- [What the task requires]
Give again the line that contains "D3: schottky BAT85 (A VDD, K U1/PB0) -> none", plus every line after it to the end of the records, unchanged.
(Data extract)
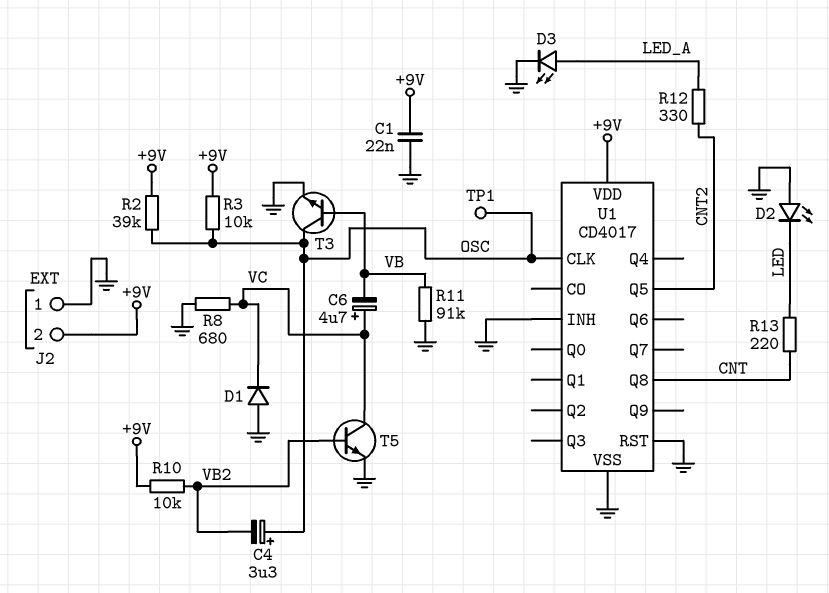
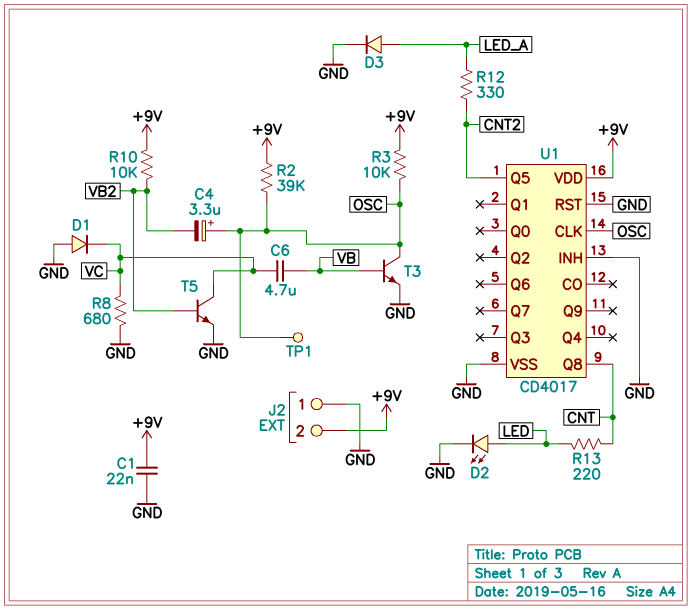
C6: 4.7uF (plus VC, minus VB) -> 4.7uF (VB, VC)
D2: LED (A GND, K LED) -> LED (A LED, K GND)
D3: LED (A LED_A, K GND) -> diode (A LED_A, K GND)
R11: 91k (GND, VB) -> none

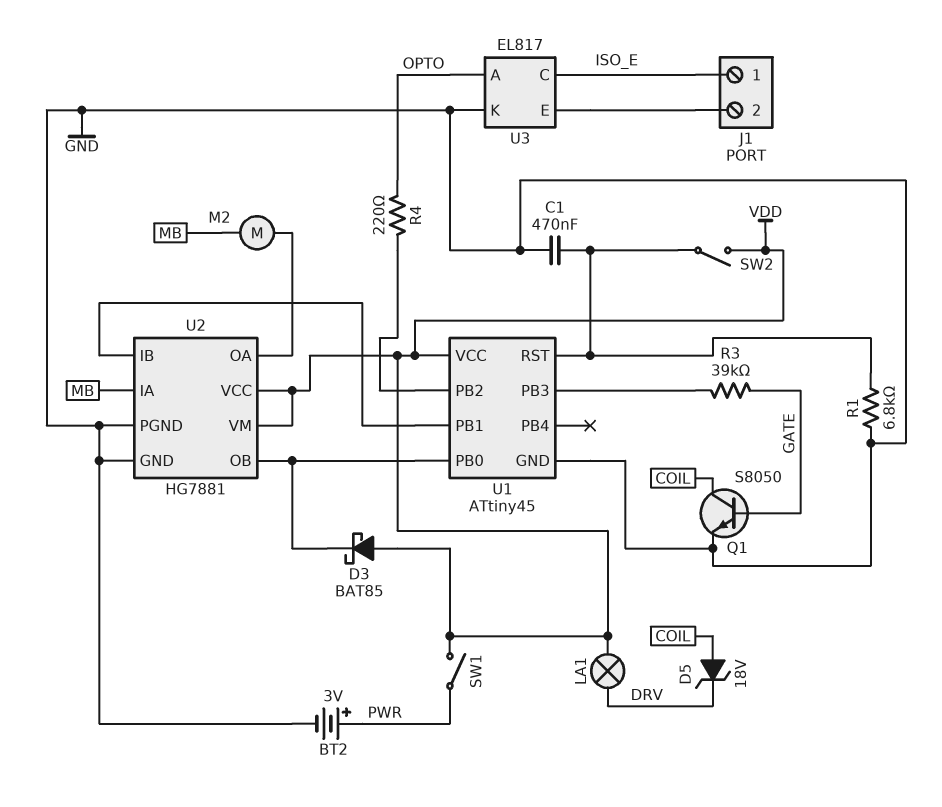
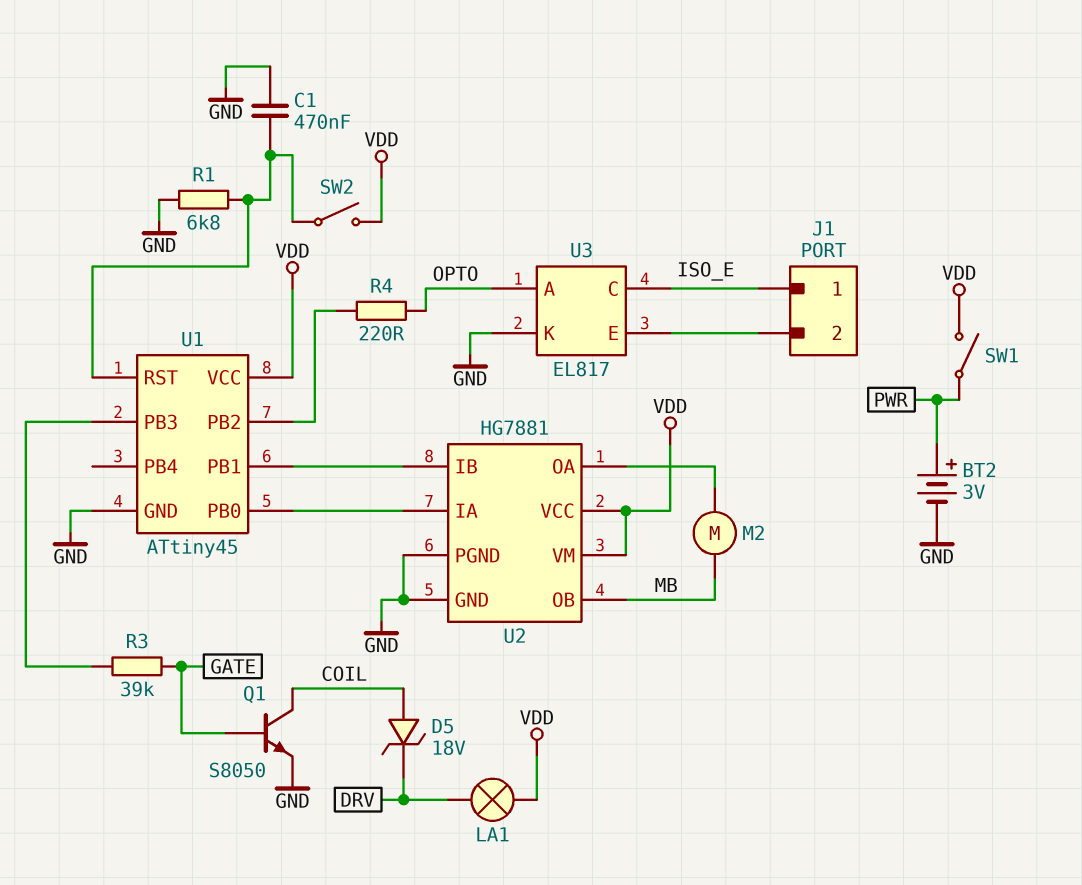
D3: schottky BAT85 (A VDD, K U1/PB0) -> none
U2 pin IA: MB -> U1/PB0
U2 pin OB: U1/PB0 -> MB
(End Data extract)
- [Task output]
D3: schottky BAT85 (A VDD, K U1/PB0) -> none
U2 pin IA: MB -> U1/PB0
U2 pin OB: U1/PB0 -> MB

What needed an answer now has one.